Would you return exactly the lines below from the line with "C3: 10nF (+9V, N42) -> none" through the line with "JP1 pin 2: +9V -> VRAW", both included, and nothing else, leaving out the pictures?
-----
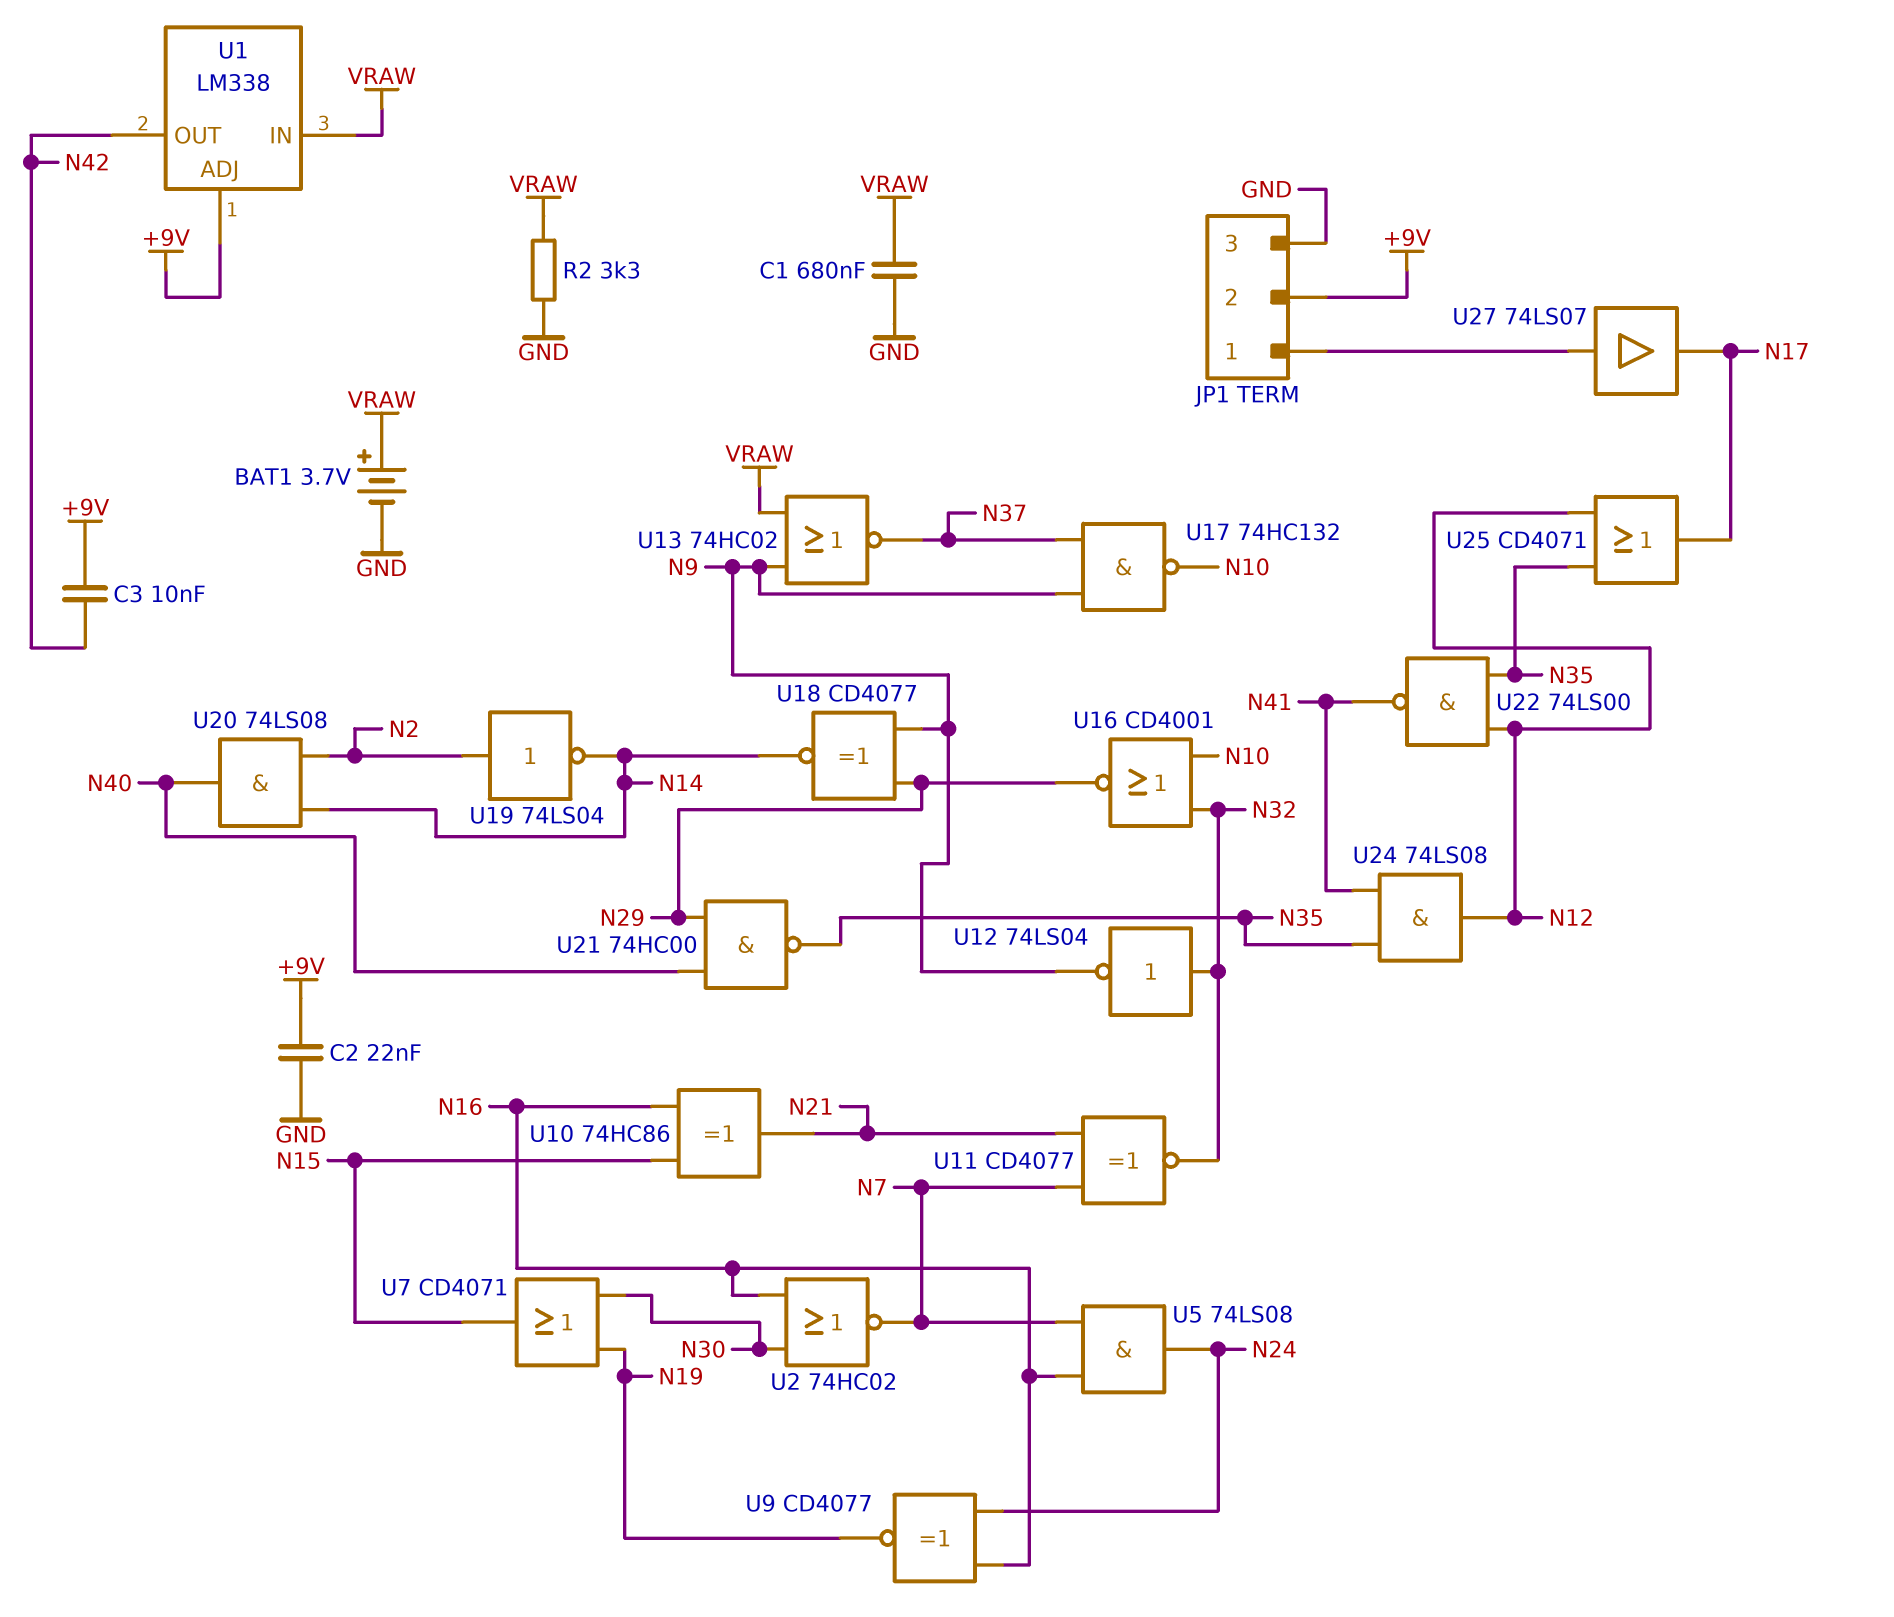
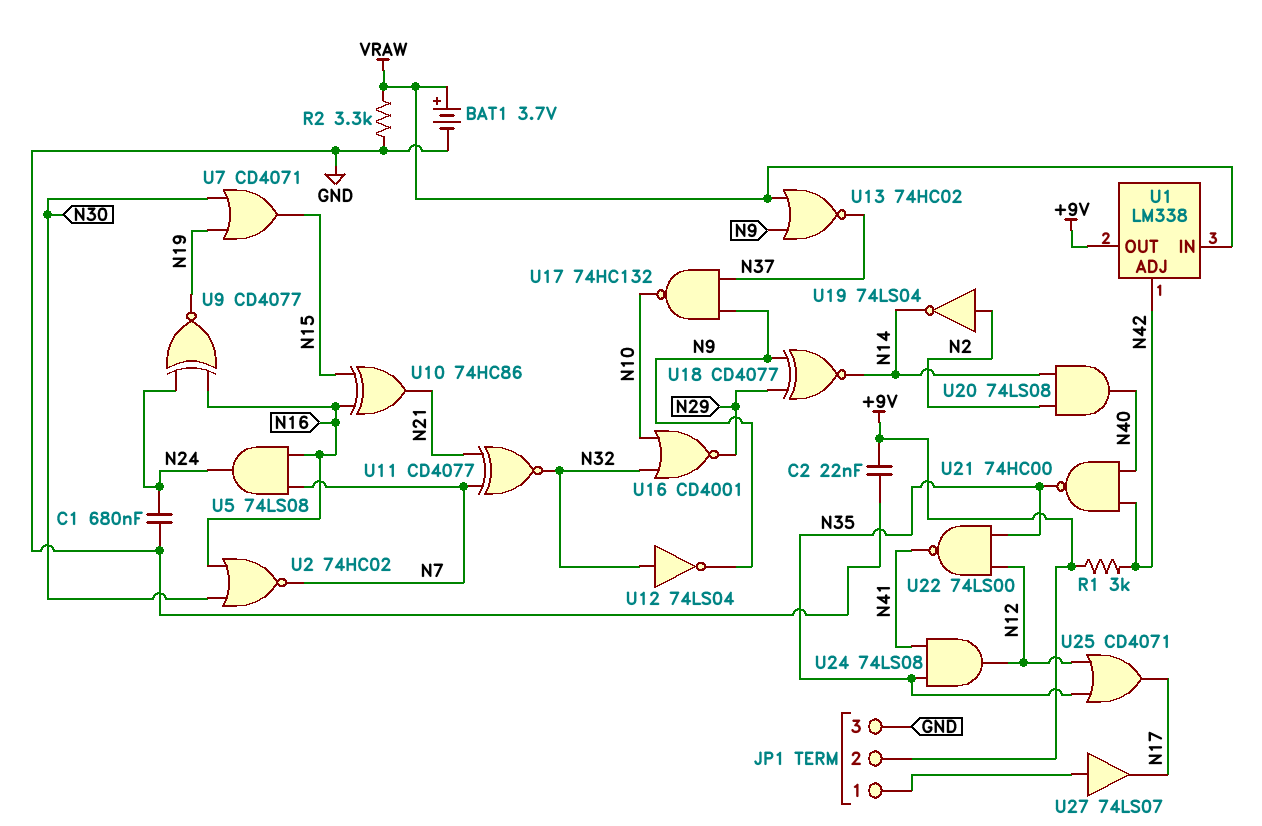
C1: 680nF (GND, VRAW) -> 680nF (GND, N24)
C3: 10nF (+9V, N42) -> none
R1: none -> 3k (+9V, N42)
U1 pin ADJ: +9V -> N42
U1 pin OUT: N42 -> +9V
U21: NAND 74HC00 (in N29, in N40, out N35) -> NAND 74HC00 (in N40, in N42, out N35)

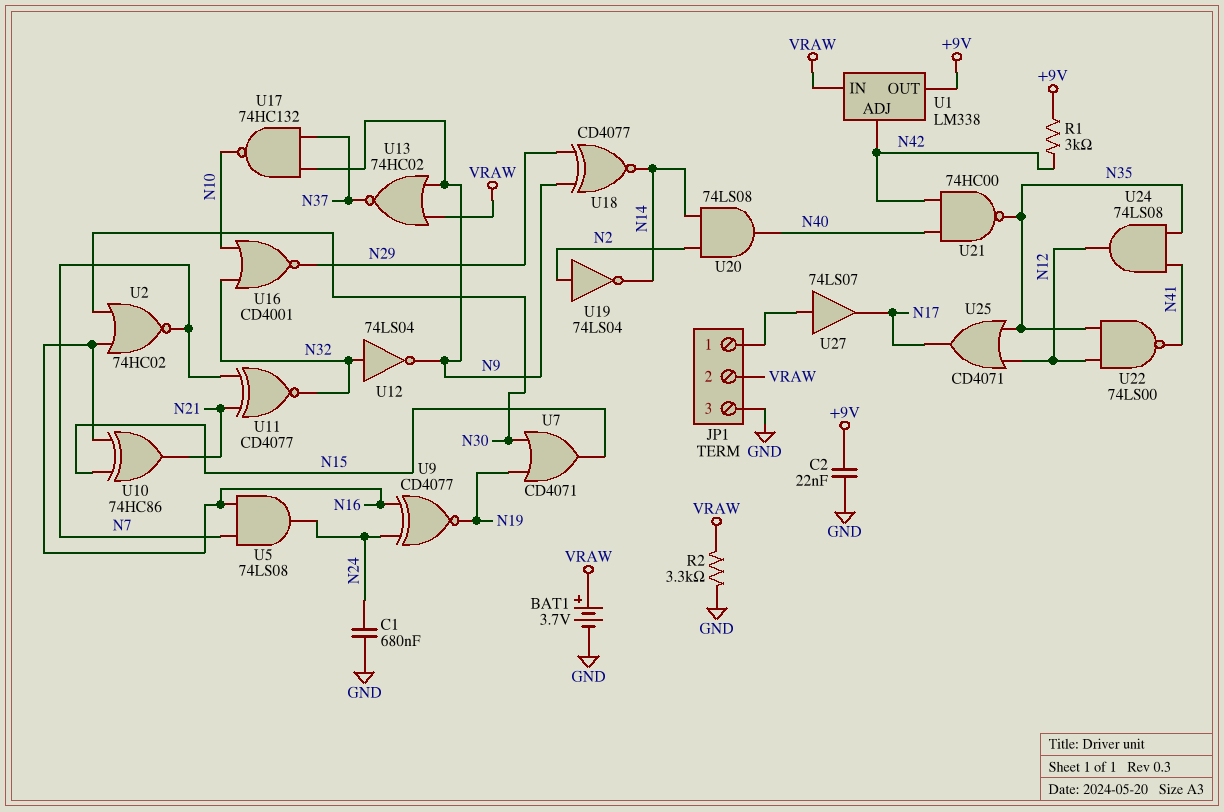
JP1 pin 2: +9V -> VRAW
-----
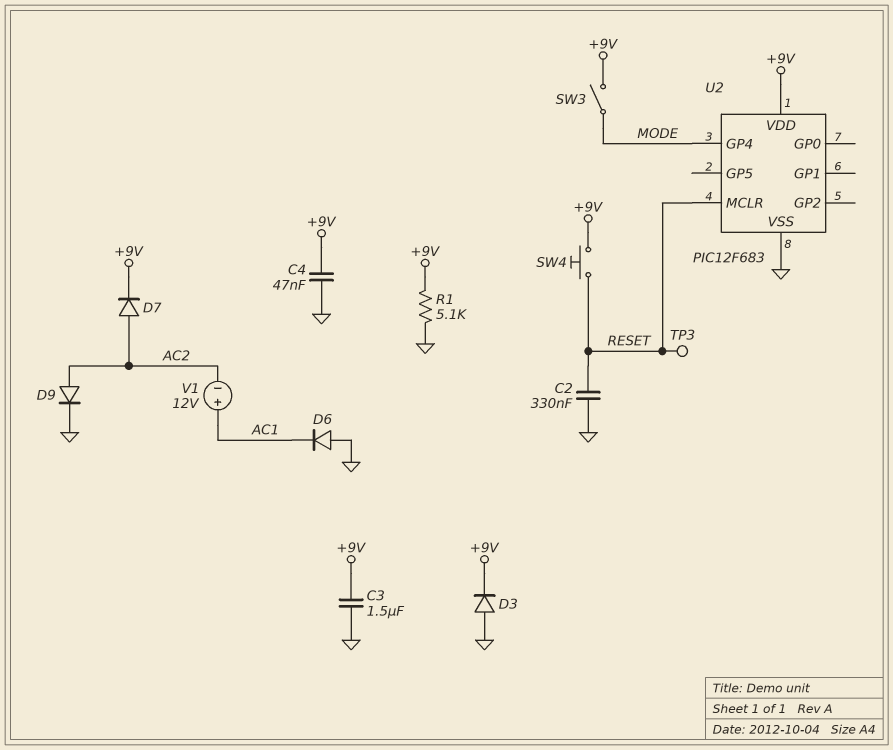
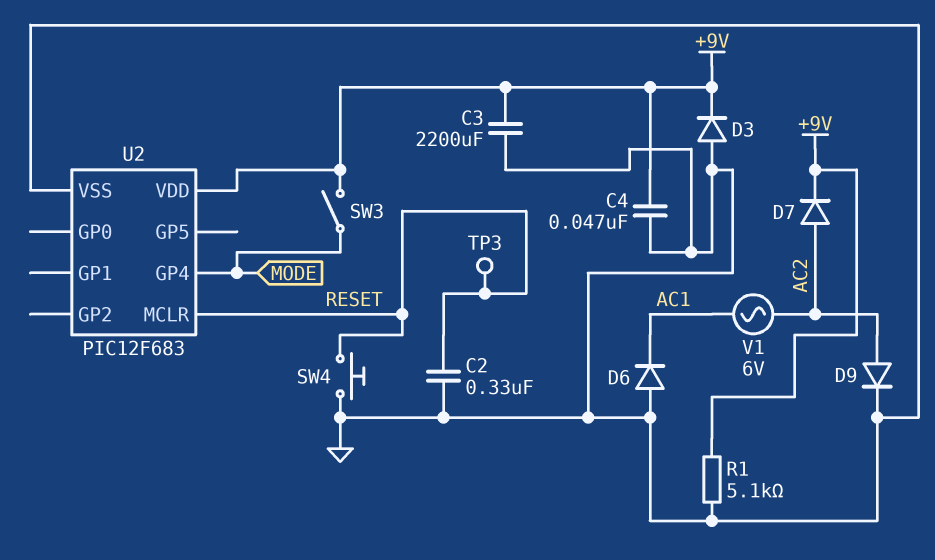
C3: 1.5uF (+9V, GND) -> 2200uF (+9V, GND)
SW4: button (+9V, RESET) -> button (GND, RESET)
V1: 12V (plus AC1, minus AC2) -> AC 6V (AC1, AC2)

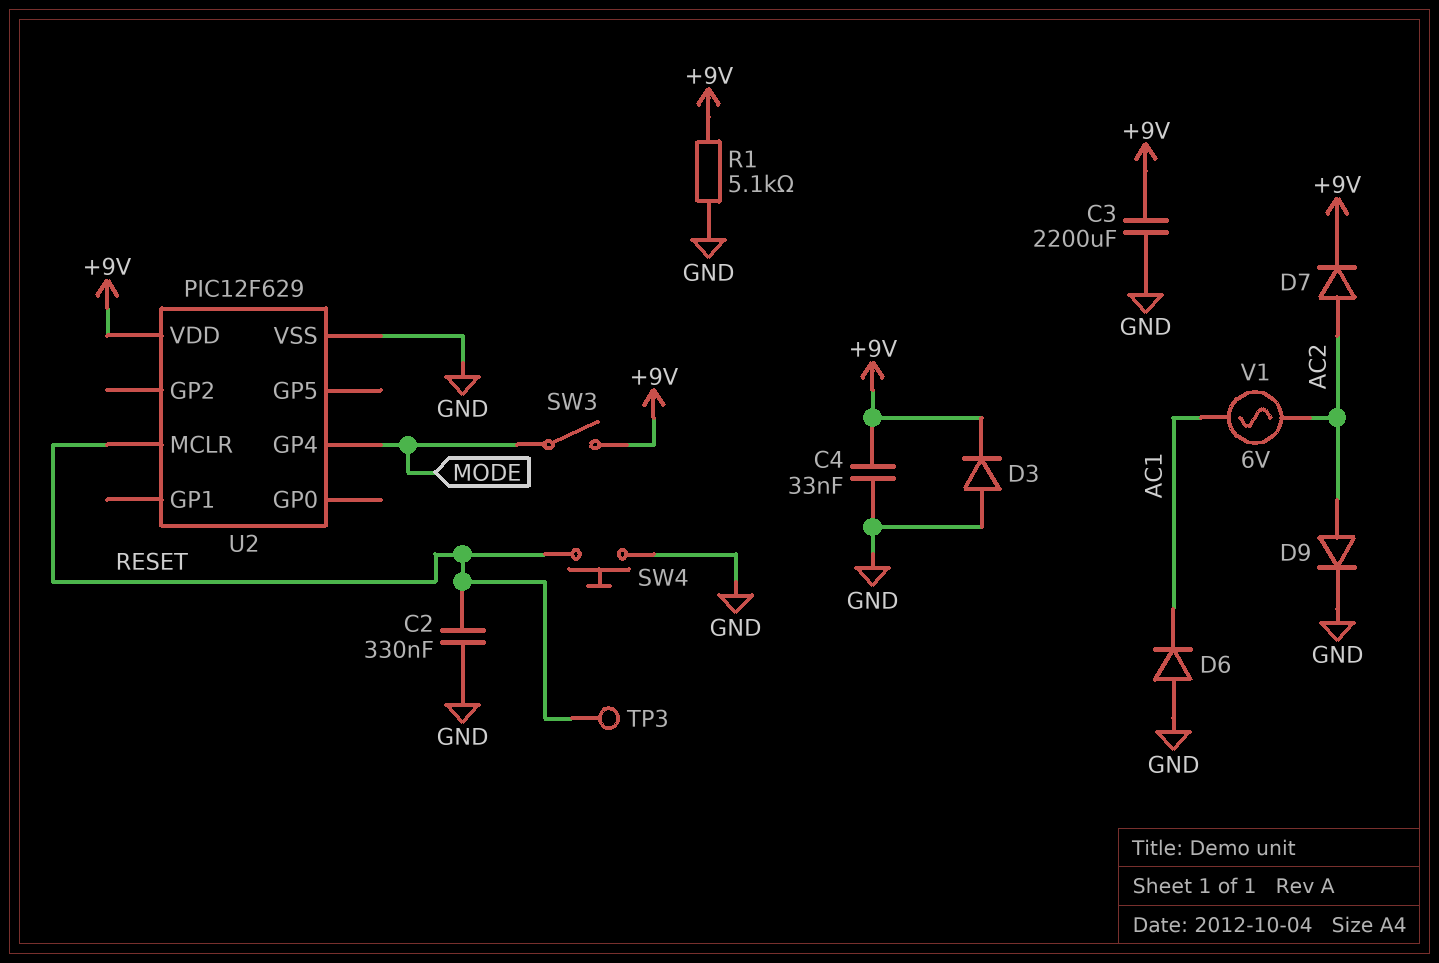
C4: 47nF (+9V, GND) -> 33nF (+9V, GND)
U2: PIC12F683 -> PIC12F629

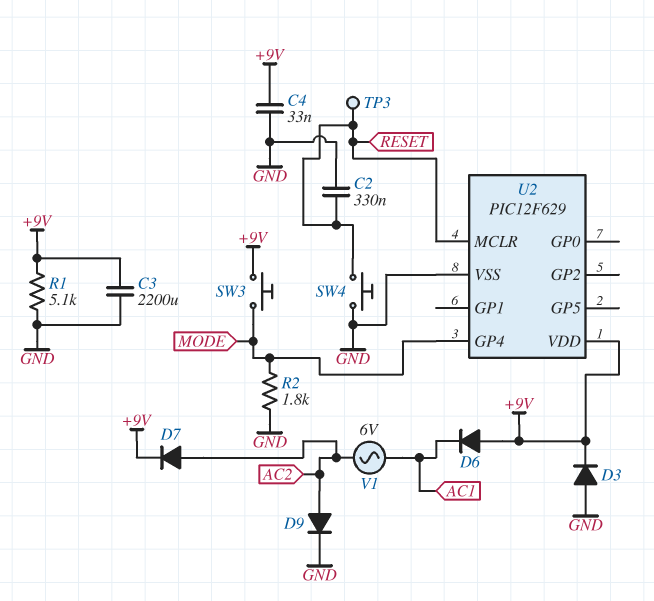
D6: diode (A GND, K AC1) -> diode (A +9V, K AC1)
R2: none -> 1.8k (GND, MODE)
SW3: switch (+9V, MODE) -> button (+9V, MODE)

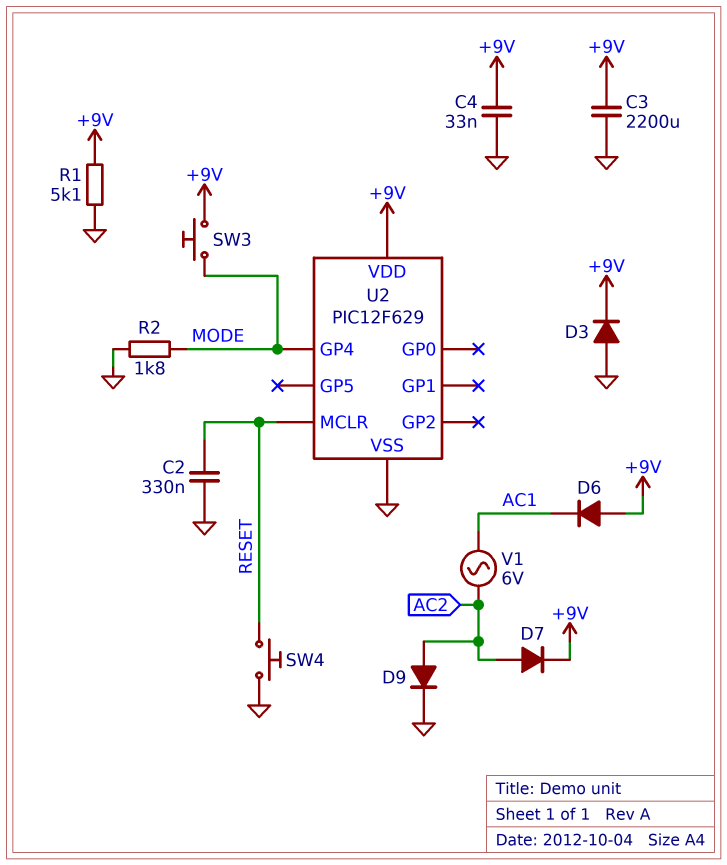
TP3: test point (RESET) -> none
-----
* _Response to this task_:
C3: 10nF (+9V, N42) -> none
R1: none -> 3k (+9V, N42)
U1 pin ADJ: +9V -> N42
U1 pin OUT: N42 -> +9V
U21: NAND 74HC00 (in N29, in N40, out N35) -> NAND 74HC00 (in N40, in N42, out N35)

JP1 pin 2: +9V -> VRAW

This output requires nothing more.